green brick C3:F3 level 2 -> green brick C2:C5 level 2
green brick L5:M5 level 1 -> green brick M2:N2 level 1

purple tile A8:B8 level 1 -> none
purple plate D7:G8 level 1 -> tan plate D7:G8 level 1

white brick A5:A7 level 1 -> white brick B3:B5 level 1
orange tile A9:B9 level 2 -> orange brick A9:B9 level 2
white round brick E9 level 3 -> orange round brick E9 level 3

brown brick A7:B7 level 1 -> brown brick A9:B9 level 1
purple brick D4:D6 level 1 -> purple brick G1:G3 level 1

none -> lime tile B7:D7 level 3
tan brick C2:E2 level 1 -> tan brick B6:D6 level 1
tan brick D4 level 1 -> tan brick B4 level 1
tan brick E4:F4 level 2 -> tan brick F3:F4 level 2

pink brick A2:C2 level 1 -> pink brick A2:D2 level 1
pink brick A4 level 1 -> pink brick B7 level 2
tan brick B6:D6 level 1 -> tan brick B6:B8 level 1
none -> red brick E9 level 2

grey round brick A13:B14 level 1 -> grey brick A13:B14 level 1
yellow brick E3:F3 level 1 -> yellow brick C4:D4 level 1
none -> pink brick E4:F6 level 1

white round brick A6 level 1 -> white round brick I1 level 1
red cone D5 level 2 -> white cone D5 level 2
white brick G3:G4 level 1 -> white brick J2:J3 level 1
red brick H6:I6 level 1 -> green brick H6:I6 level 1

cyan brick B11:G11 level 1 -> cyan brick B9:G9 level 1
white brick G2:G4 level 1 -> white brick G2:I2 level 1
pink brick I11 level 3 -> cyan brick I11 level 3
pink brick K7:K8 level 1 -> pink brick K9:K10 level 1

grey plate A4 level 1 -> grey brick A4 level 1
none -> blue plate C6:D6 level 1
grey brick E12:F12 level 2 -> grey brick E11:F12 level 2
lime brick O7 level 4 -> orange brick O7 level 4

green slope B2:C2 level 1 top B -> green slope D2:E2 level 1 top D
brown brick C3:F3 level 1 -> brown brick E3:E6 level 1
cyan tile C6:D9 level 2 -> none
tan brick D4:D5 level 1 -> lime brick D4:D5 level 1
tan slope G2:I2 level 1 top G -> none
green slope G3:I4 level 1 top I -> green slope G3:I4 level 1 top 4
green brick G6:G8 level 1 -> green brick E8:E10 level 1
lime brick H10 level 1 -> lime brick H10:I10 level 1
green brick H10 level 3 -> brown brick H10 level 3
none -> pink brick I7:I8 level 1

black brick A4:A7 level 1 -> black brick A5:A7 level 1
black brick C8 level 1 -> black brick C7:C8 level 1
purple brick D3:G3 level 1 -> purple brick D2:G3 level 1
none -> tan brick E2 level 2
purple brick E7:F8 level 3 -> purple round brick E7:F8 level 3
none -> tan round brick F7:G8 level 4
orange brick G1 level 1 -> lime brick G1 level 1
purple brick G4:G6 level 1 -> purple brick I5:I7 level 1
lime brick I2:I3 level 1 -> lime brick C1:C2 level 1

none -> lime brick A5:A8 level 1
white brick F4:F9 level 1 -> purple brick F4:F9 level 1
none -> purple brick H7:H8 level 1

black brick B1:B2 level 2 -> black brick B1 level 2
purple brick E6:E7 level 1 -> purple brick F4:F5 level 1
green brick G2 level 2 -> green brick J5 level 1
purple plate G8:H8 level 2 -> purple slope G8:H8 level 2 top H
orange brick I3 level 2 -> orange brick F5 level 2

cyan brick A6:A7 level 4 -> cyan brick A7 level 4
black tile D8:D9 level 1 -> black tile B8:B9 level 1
_ _ _ _
Directions for this task.
Repeat the material, keeping every word exactly as it is.

Reply to the exercise.
green brick C3:F3 level 2 -> green brick C2:C5 level 2
green brick L5:M5 level 1 -> green brick M2:N2 level 1

purple tile A8:B8 level 1 -> none
purple plate D7:G8 level 1 -> tan plate D7:G8 level 1

white brick A5:A7 level 1 -> white brick B3:B5 level 1
orange tile A9:B9 level 2 -> orange brick A9:B9 level 2
white round brick E9 level 3 -> orange round brick E9 level 3

brown brick A7:B7 level 1 -> brown brick A9:B9 level 1
purple brick D4:D6 level 1 -> purple brick G1:G3 level 1

none -> lime tile B7:D7 level 3
tan brick C2:E2 level 1 -> tan brick B6:D6 level 1
tan brick D4 level 1 -> tan brick B4 level 1
tan brick E4:F4 level 2 -> tan brick F3:F4 level 2

pink brick A2:C2 level 1 -> pink brick A2:D2 level 1
pink brick A4 level 1 -> pink brick B7 level 2
tan brick B6:D6 level 1 -> tan brick B6:B8 level 1
none -> red brick E9 level 2

grey round brick A13:B14 level 1 -> grey brick A13:B14 level 1
yellow brick E3:F3 level 1 -> yellow brick C4:D4 level 1
none -> pink brick E4:F6 level 1

white round brick A6 level 1 -> white round brick I1 level 1
red cone D5 level 2 -> white cone D5 level 2
white brick G3:G4 level 1 -> white brick J2:J3 level 1
red brick H6:I6 level 1 -> green brick H6:I6 level 1

cyan brick B11:G11 level 1 -> cyan brick B9:G9 level 1
white brick G2:G4 level 1 -> white brick G2:I2 level 1
pink brick I11 level 3 -> cyan brick I11 level 3
pink brick K7:K8 level 1 -> pink brick K9:K10 level 1

grey plate A4 level 1 -> grey brick A4 level 1
none -> blue plate C6:D6 level 1
grey brick E12:F12 level 2 -> grey brick E11:F12 level 2
lime brick O7 level 4 -> orange brick O7 level 4

green slope B2:C2 level 1 top B -> green slope D2:E2 level 1 top D
brown brick C3:F3 level 1 -> brown brick E3:E6 level 1
cyan tile C6:D9 level 2 -> none
tan brick D4:D5 level 1 -> lime brick D4:D5 level 1
tan slope G2:I2 level 1 top G -> none
green slope G3:I4 level 1 top I -> green slope G3:I4 level 1 top 4
green brick G6:G8 level 1 -> green brick E8:E10 level 1
lime brick H10 level 1 -> lime brick H10:I10 level 1
green brick H10 level 3 -> brown brick H10 level 3
none -> pink brick I7:I8 level 1

black brick A4:A7 level 1 -> black brick A5:A7 level 1
black brick C8 level 1 -> black brick C7:C8 level 1
purple brick D3:G3 level 1 -> purple brick D2:G3 level 1
none -> tan brick E2 level 2
purple brick E7:F8 level 3 -> purple round brick E7:F8 level 3
none -> tan round brick F7:G8 level 4
orange brick G1 level 1 -> lime brick G1 level 1
purple brick G4:G6 level 1 -> purple brick I5:I7 level 1
lime brick I2:I3 level 1 -> lime brick C1:C2 level 1

none -> lime brick A5:A8 level 1
white brick F4:F9 level 1 -> purple brick F4:F9 level 1
none -> purple brick H7:H8 level 1

black brick B1:B2 level 2 -> black brick B1 level 2
purple brick E6:E7 level 1 -> purple brick F4:F5 level 1
green brick G2 level 2 -> green brick J5 level 1
purple plate G8:H8 level 2 -> purple slope G8:H8 level 2 top H
orange brick I3 level 2 -> orange brick F5 level 2

cyan brick A6:A7 level 4 -> cyan brick A7 level 4
black tile D8:D9 level 1 -> black tile B8:B9 level 1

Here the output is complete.